## [Problem]
Please reproduce the data below line for line, changing nothing.

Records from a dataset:

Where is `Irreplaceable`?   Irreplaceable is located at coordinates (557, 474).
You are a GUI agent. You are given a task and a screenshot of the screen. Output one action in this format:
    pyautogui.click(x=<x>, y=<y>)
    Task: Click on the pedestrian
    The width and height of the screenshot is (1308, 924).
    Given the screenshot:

## [Full answer]
Where is `Irreplaceable`?   Irreplaceable is located at coordinates (557, 474).
You are a GUI agent. You are given a task and a screenshot of the screen. Output one action in this format:
    pyautogui.click(x=<x>, y=<y>)
    Task: Click on the pedestrian
    The width and height of the screenshot is (1308, 924).
    Given the screenshot:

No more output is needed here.